> _Problem to solve_:
Go through the data below and return each line where the string "button" occurs.

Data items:

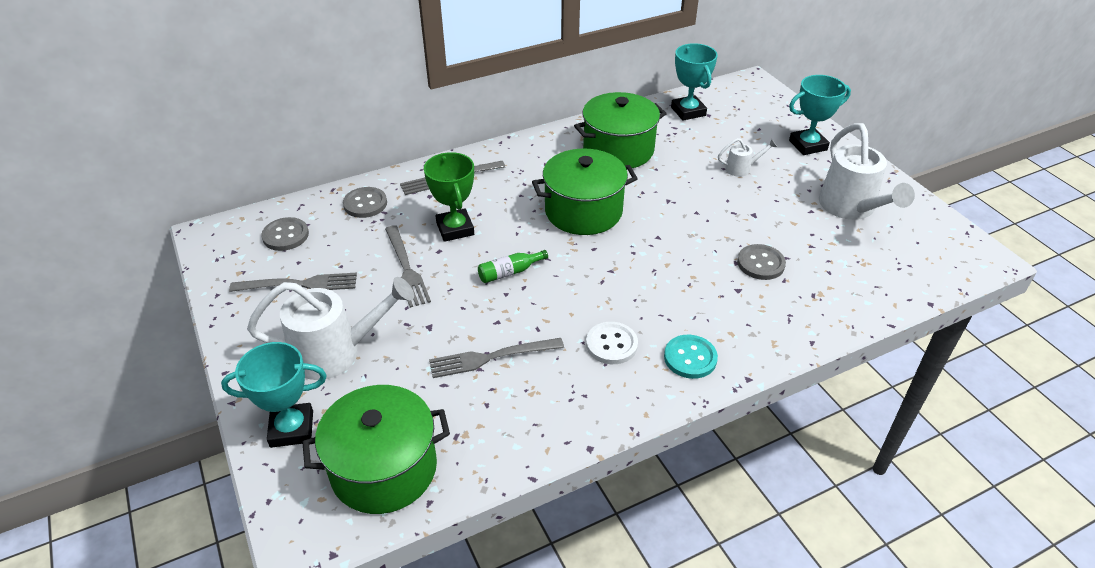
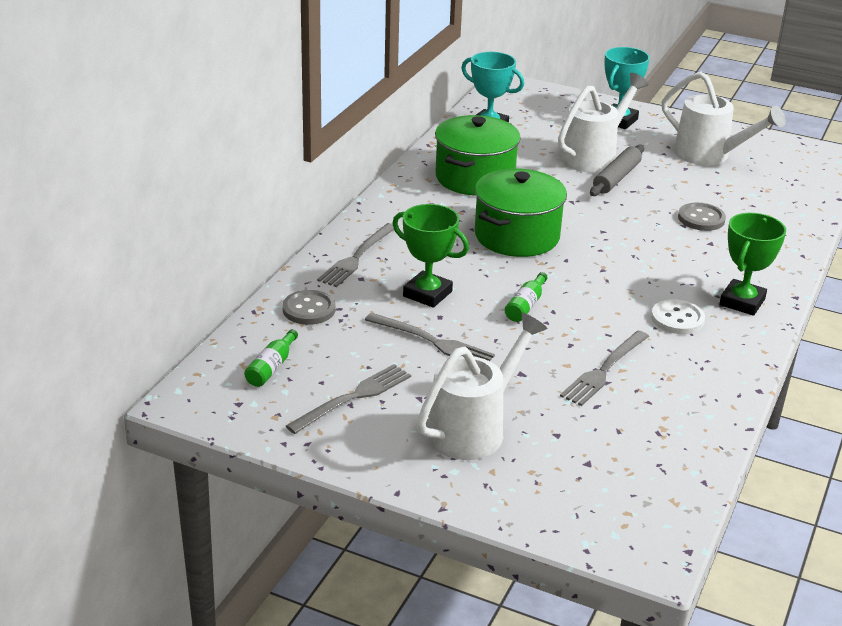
camera: 40 degrees left, 10 degrees down
(285, 235) = (271, 367): grey button -> green bottle
(292, 429) = (525, 497): turquoise trophy -> none
(384, 469) = (640, 481): green pot -> none
(690, 358) = (742, 302): turquoise button -> green trophy
(734, 195) = (616, 178): none -> grey rolling pin
(742, 168) = (594, 156): white watering can -> white watering can, size x2.13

> _Answer space_:
(285, 235) = (271, 367): grey button -> green bottle
(690, 358) = (742, 302): turquoise button -> green trophy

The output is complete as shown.